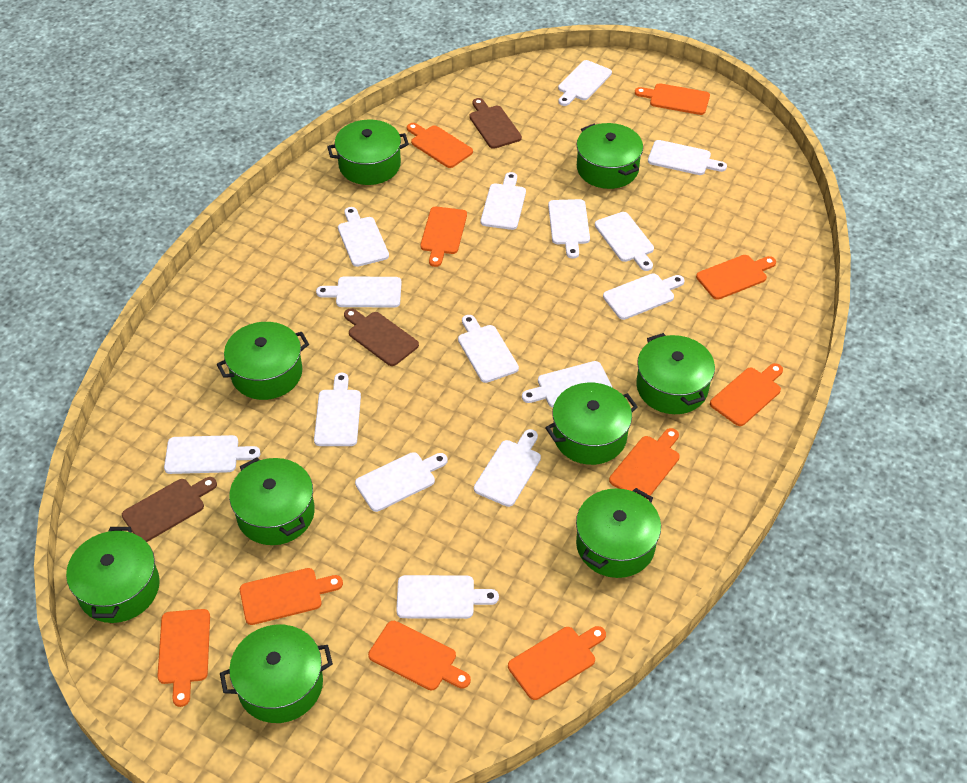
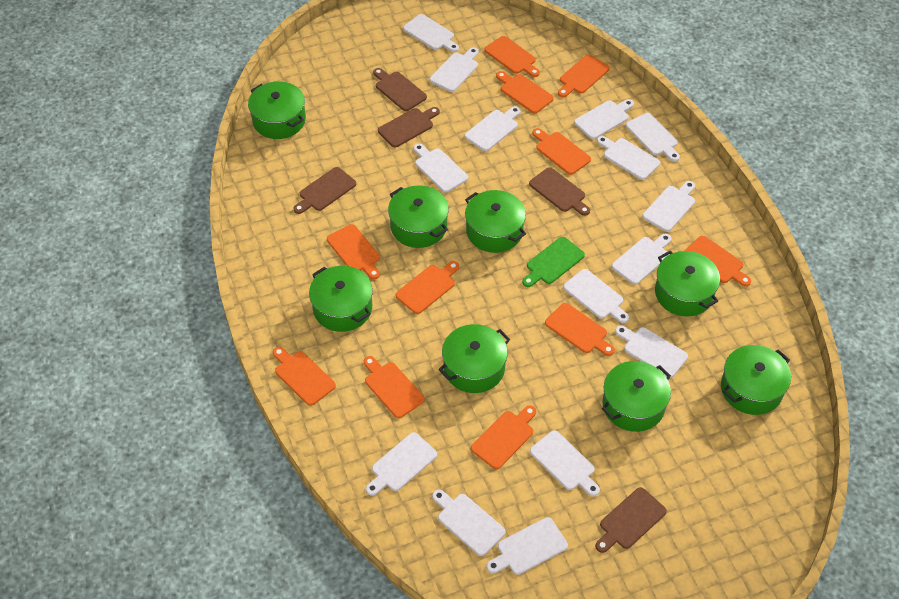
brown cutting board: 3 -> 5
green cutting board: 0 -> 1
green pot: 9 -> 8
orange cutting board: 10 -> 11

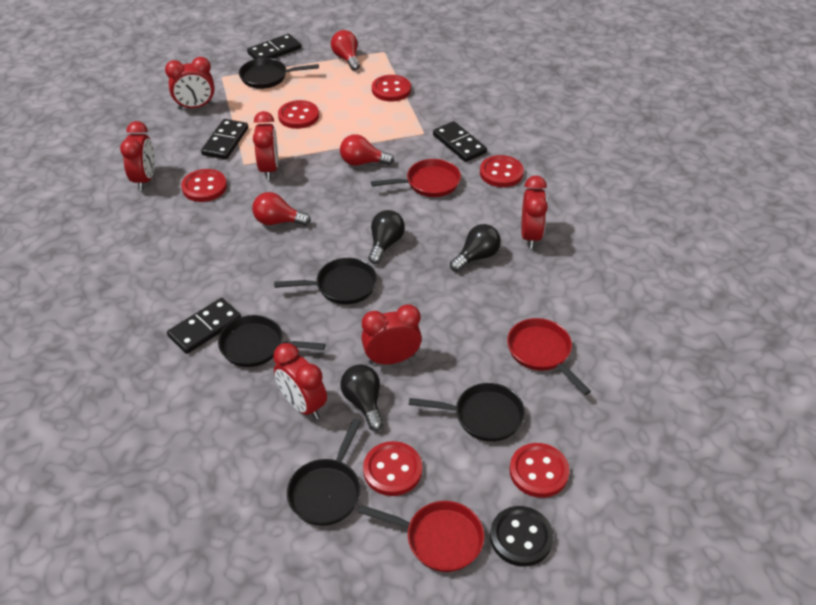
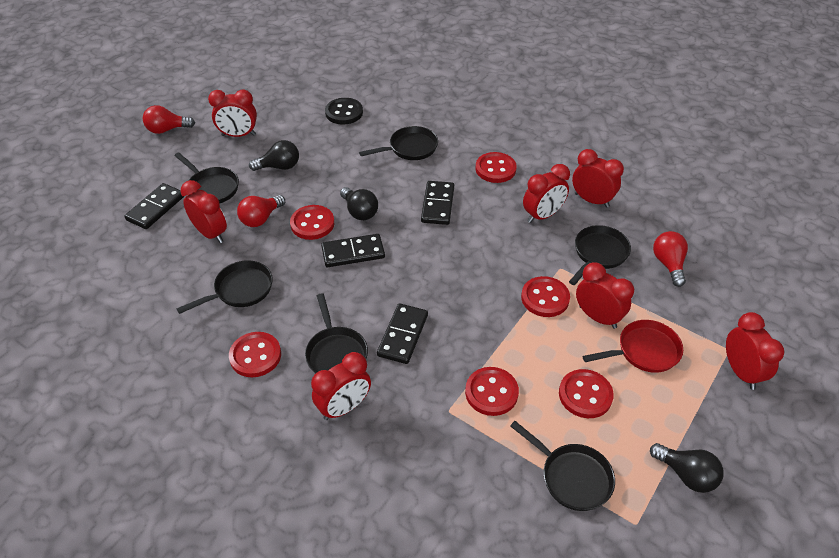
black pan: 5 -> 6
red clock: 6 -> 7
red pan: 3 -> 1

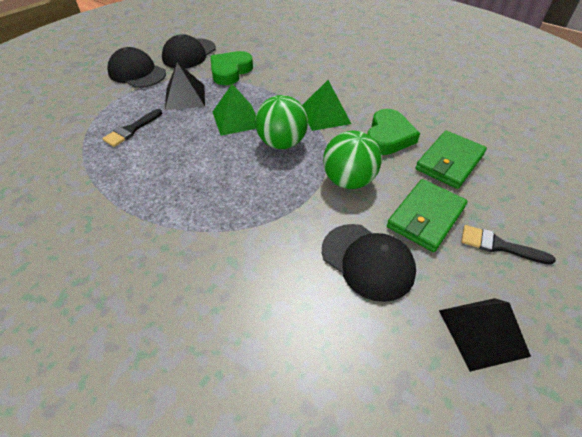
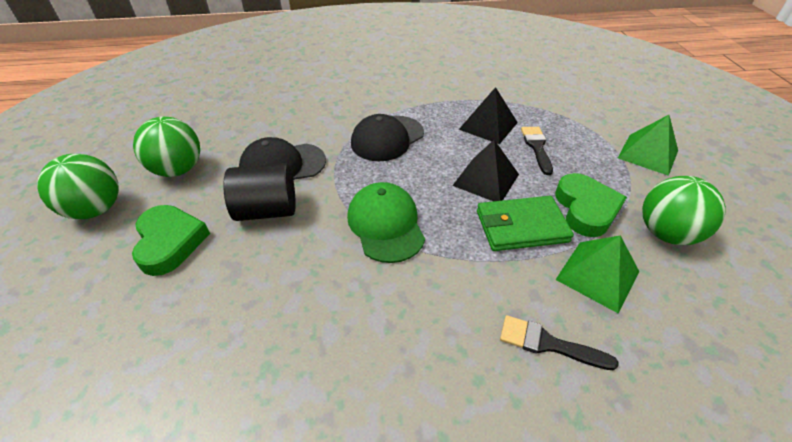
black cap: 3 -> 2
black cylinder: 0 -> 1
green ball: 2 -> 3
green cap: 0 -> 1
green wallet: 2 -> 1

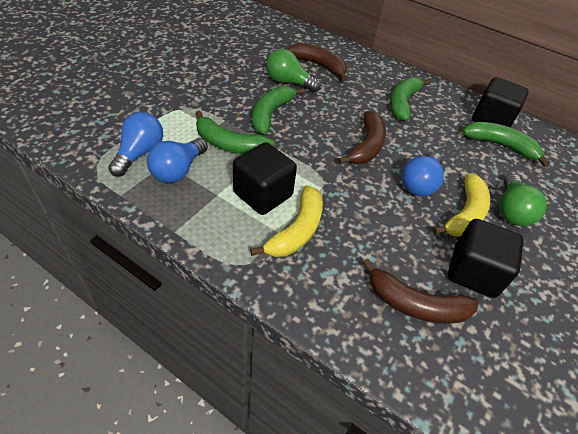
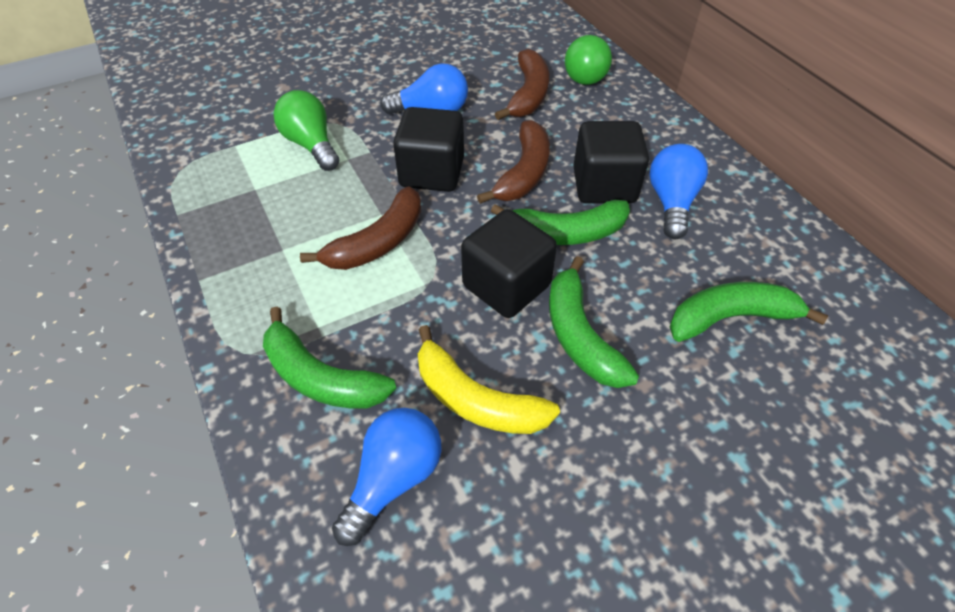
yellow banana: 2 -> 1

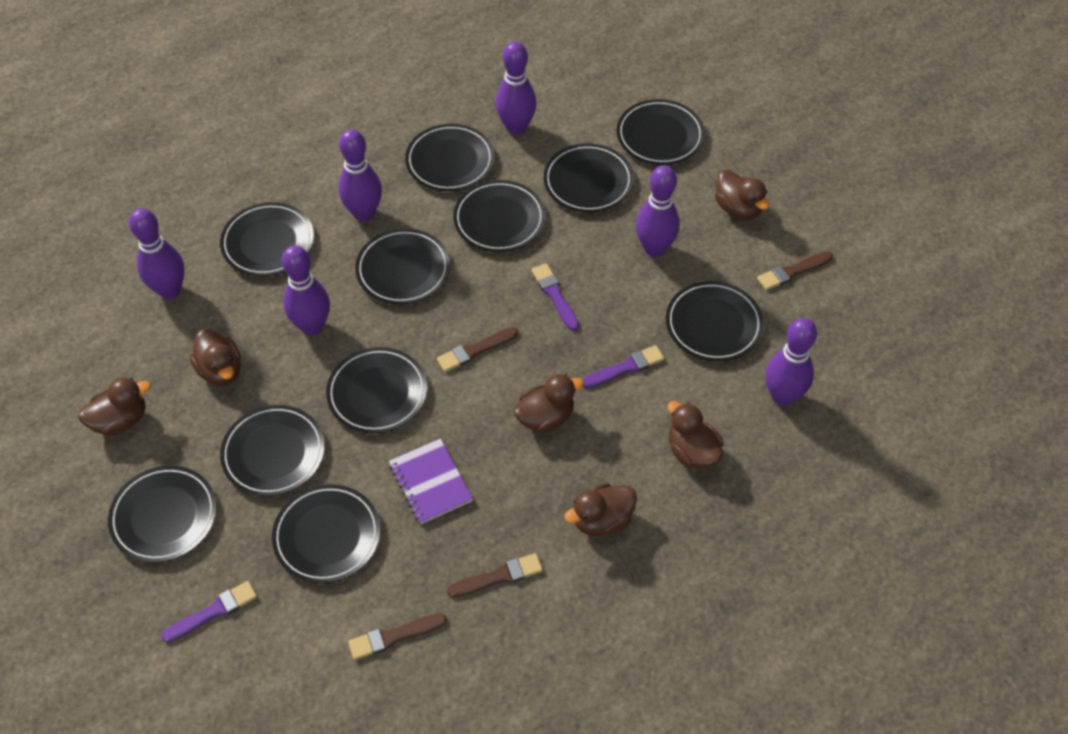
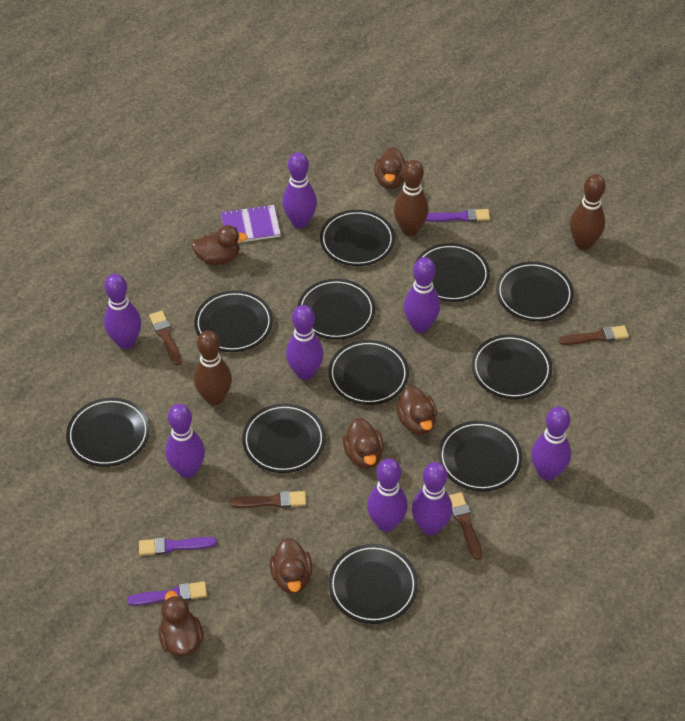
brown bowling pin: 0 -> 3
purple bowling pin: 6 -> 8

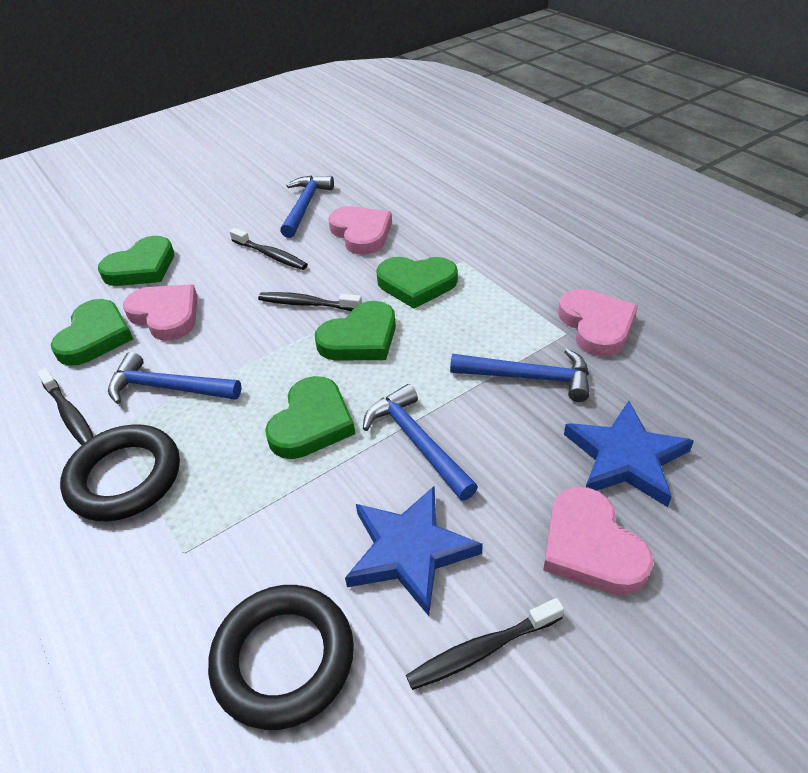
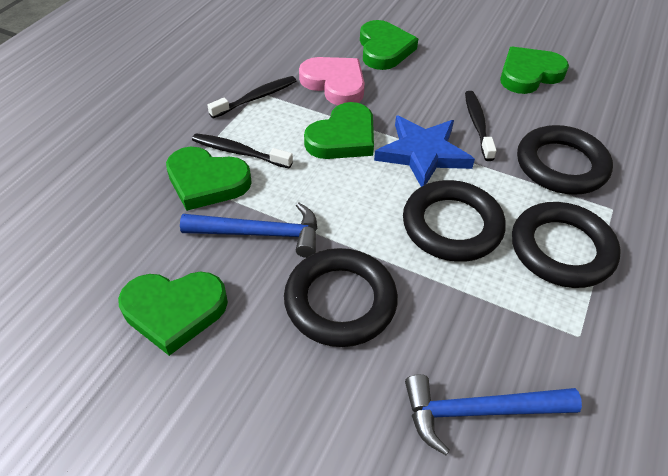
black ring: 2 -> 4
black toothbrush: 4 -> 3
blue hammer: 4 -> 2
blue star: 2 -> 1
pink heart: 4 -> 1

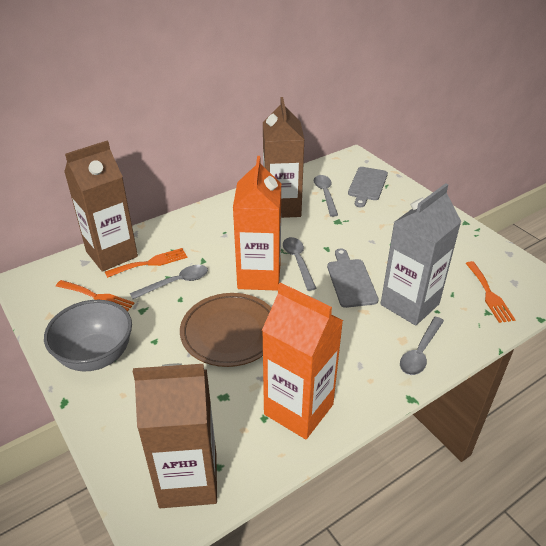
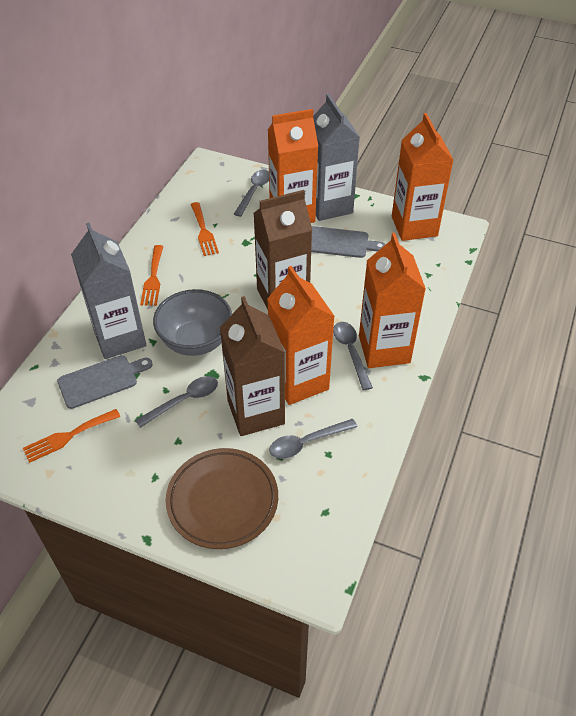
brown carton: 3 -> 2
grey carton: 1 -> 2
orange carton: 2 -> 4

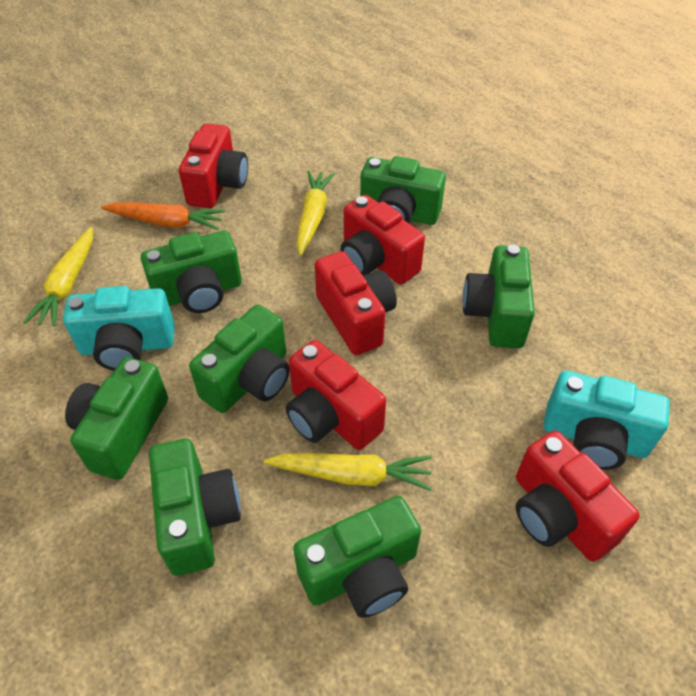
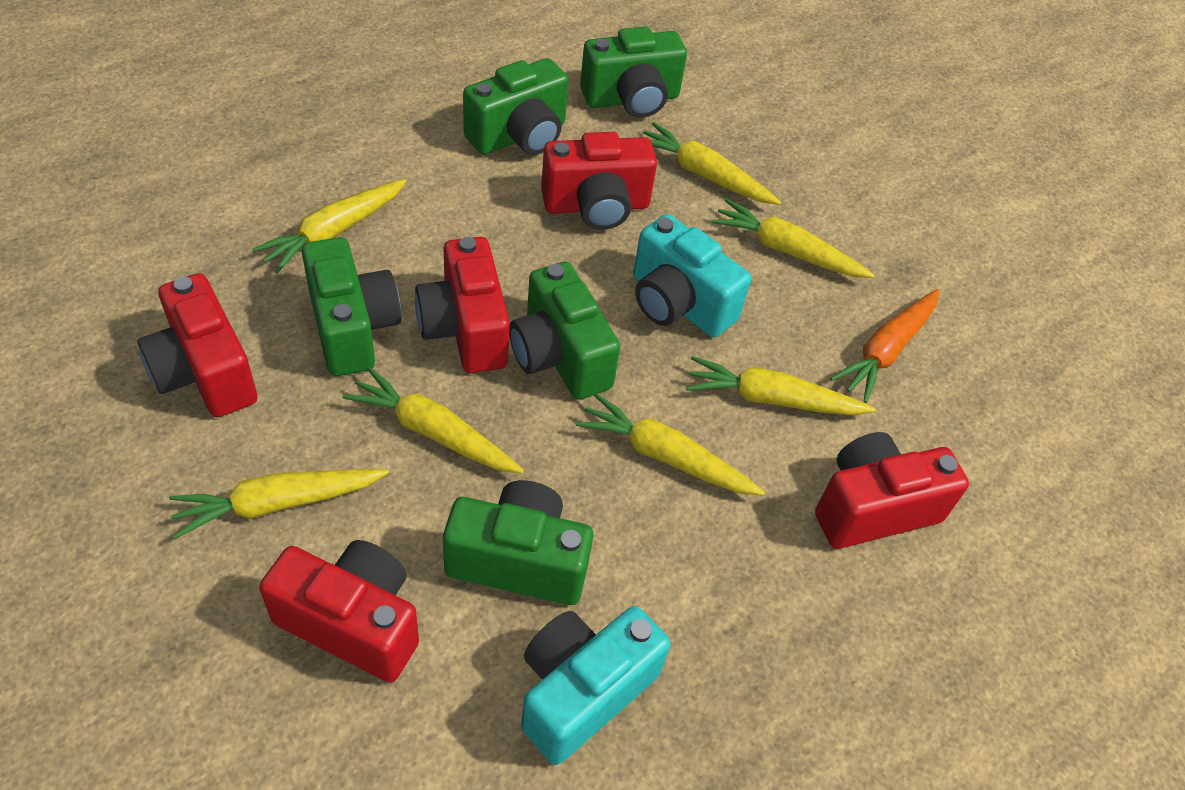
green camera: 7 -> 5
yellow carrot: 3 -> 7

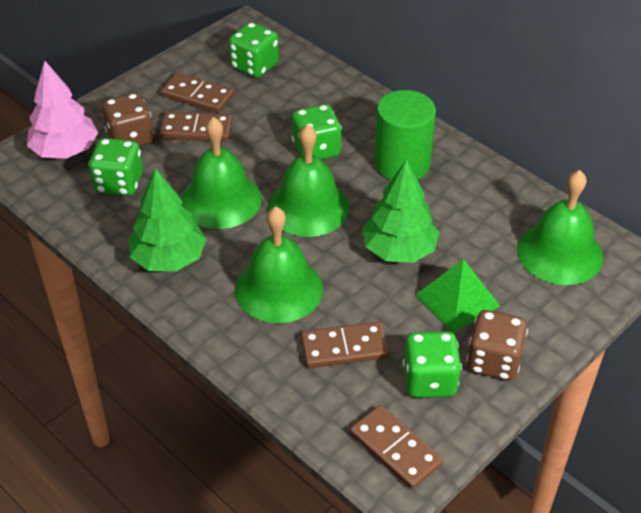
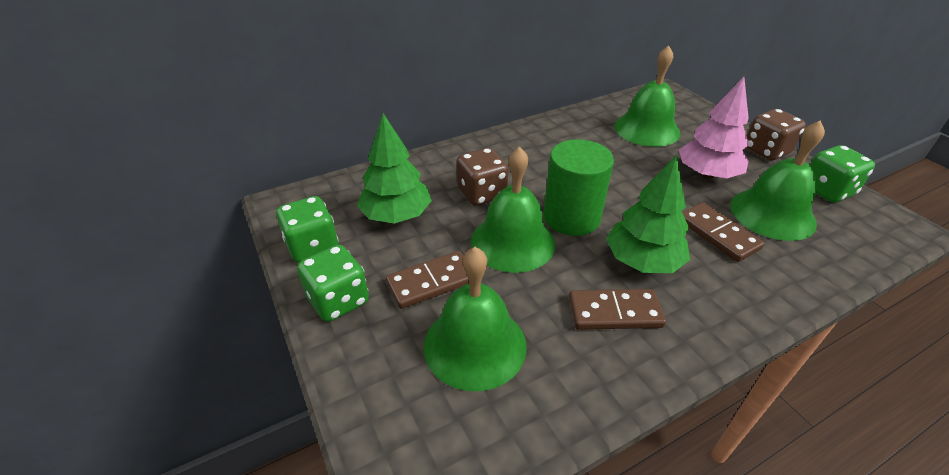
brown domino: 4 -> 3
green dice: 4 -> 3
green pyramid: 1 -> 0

▬▬▬

*Exercise brief*
Where a line of the data holds "carton", show that line.

*Expected answer*
brown carton: 3 -> 2
grey carton: 1 -> 2
orange carton: 2 -> 4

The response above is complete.